HOW TO COMPLETE THIS TASK: In the data below, find the line containing "(403, 283) = (384, 316): grey", then set down that line and every later line up to and including the line containing "(534, 329) = (421, 252): grey", exactly.

DATA FOR THE TASK:
────────────────────────────────────────

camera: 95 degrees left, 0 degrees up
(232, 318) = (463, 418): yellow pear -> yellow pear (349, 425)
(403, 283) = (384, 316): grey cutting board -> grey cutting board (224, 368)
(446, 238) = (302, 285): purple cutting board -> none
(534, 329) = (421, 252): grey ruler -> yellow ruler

────────────────────────────────────────

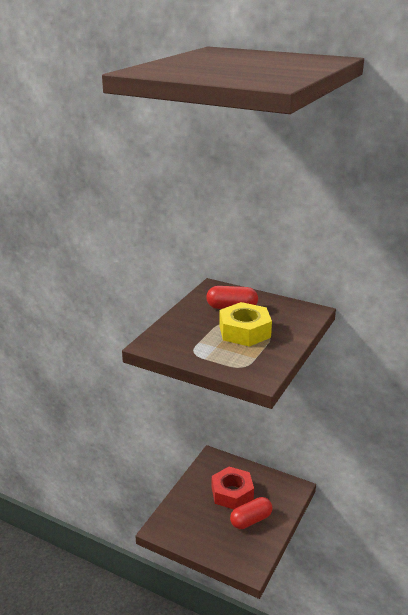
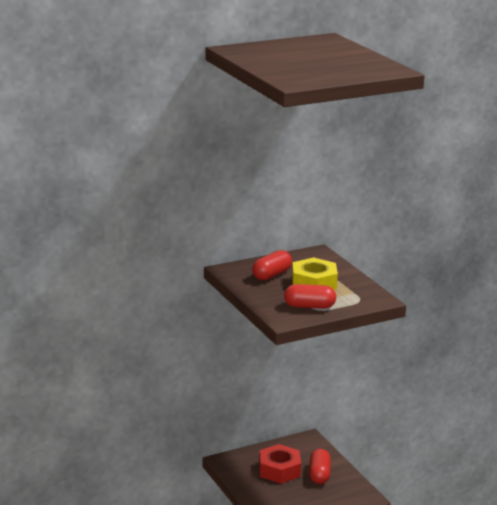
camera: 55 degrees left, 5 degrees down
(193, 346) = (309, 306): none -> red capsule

────────────────────────────────────────

YOUR SOLUTION:
(403, 283) = (384, 316): grey cutting board -> grey cutting board (224, 368)
(446, 238) = (302, 285): purple cutting board -> none
(534, 329) = (421, 252): grey ruler -> yellow ruler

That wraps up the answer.